◆ EXERCISE REQUIREMENTS
Exactly the lines starting at the line containing "Someone carried the white_pyramid_shape" and ending at the line containing "Someone took away" are to be written out from the listing below, both included.
Segment Open
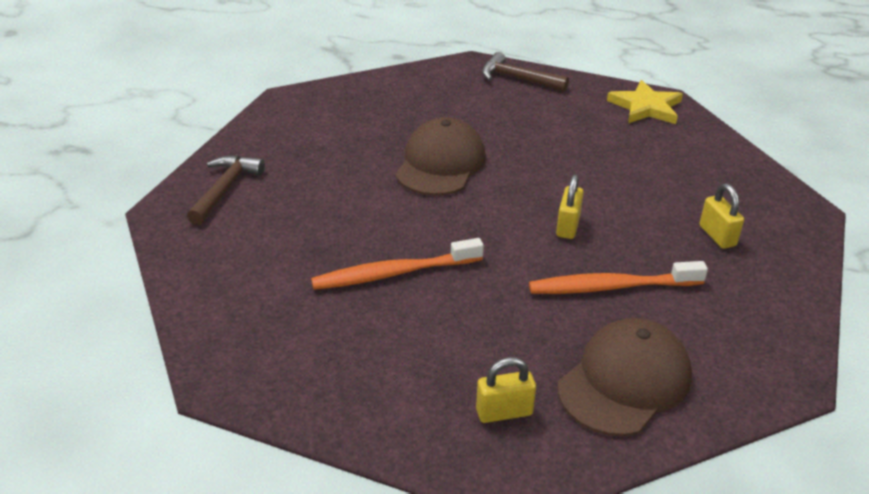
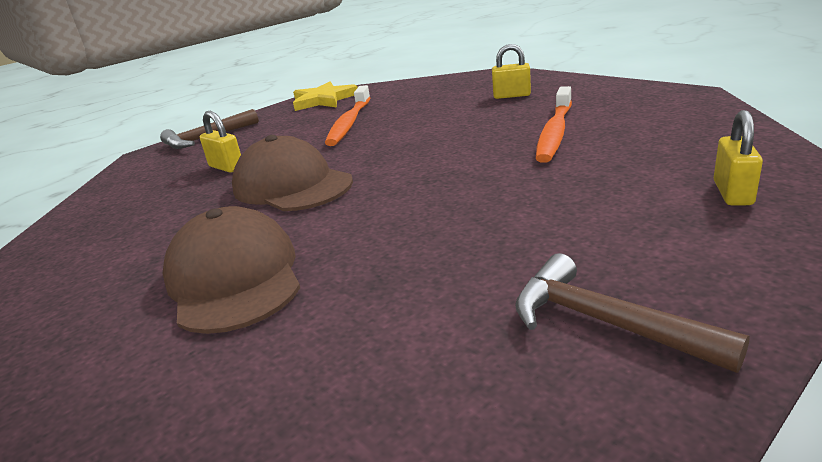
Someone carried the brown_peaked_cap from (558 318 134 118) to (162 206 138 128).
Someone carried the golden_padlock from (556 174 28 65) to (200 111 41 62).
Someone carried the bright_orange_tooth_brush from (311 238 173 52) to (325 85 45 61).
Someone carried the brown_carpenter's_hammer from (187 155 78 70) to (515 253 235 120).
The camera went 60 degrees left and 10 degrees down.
Segment Closed
Segment Open
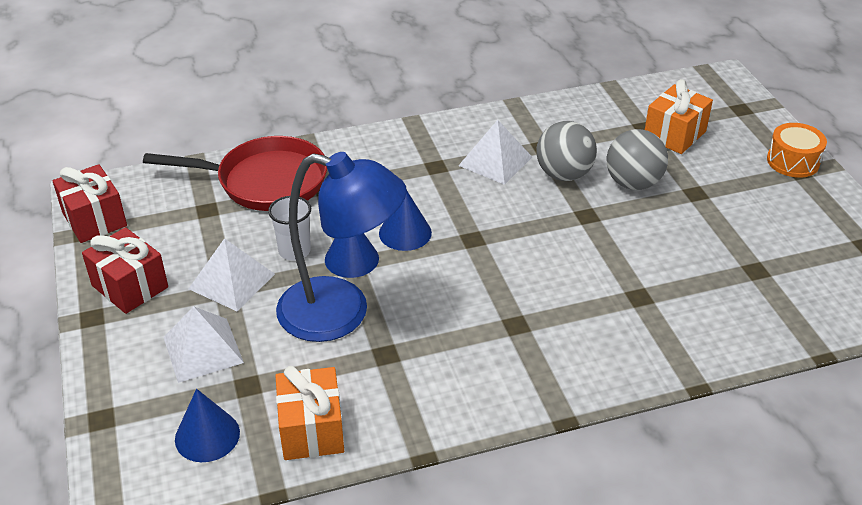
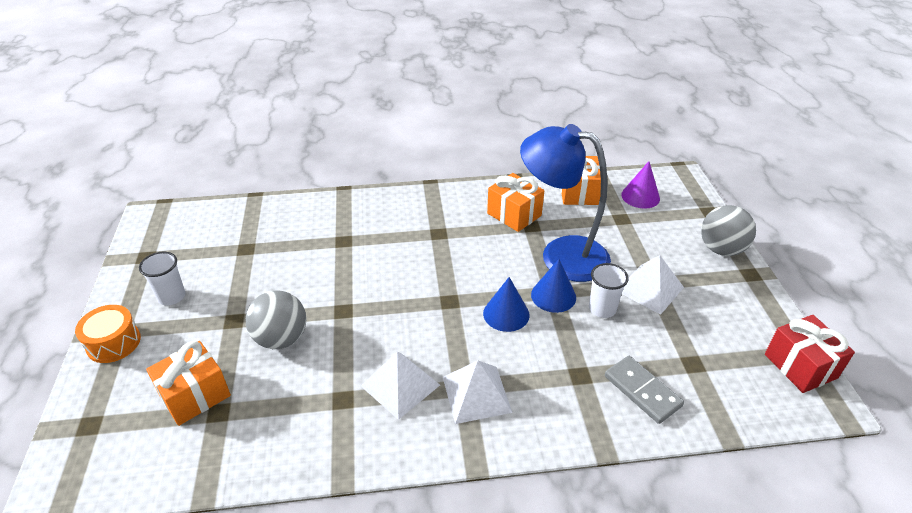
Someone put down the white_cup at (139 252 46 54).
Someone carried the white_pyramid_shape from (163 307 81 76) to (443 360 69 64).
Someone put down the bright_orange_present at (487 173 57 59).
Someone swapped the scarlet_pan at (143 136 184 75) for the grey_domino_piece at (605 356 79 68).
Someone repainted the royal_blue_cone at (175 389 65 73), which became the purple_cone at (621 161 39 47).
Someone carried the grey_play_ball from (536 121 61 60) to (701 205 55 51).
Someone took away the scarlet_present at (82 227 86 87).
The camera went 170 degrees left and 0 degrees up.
Segment Closed
◆ COMPLETED TASK
Someone carried the white_pyramid_shape from (163 307 81 76) to (443 360 69 64).
Someone put down the bright_orange_present at (487 173 57 59).
Someone swapped the scarlet_pan at (143 136 184 75) for the grey_domino_piece at (605 356 79 68).
Someone repainted the royal_blue_cone at (175 389 65 73), which became the purple_cone at (621 161 39 47).
Someone carried the grey_play_ball from (536 121 61 60) to (701 205 55 51).
Someone took away the scarlet_present at (82 227 86 87).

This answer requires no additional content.